* Exercise aim *
Please output exactly the lines below, starting at the line that has "red square: (43, 17) -> (56, 45), moved" and ending at the line that has "orange line: (139, 44) -> (133, 32), moved", both included; leave out all pictures and include nothing else.

(Two-dimensional motion records)
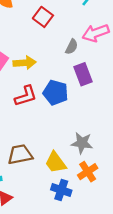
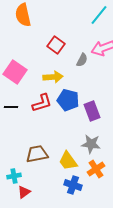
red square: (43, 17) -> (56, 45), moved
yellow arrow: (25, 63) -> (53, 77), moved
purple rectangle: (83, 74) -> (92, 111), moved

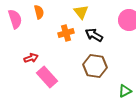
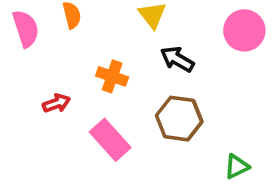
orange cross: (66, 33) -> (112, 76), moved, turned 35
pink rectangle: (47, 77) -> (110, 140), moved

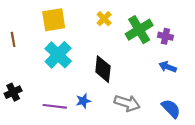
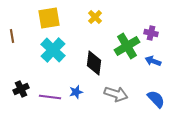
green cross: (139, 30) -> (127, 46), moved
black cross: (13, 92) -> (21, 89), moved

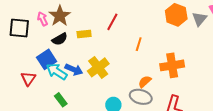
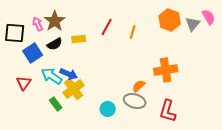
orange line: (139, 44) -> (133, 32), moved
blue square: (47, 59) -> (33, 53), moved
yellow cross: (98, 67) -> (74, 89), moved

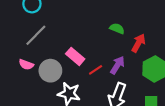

--

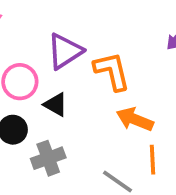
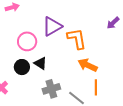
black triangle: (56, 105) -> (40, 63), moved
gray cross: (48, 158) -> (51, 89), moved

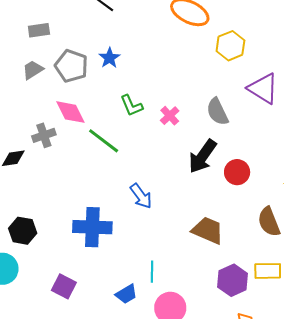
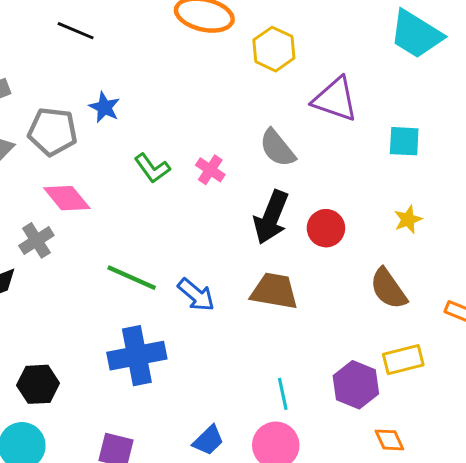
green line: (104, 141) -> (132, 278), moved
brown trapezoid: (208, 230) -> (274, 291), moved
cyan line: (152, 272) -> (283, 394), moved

* Response to this task *
red square: (43, 17) -> (56, 45), moved
yellow arrow: (25, 63) -> (53, 77), moved
purple rectangle: (83, 74) -> (92, 111), moved

orange cross: (66, 33) -> (112, 76), moved, turned 35
pink rectangle: (47, 77) -> (110, 140), moved

green cross: (139, 30) -> (127, 46), moved
black cross: (13, 92) -> (21, 89), moved

orange line: (139, 44) -> (133, 32), moved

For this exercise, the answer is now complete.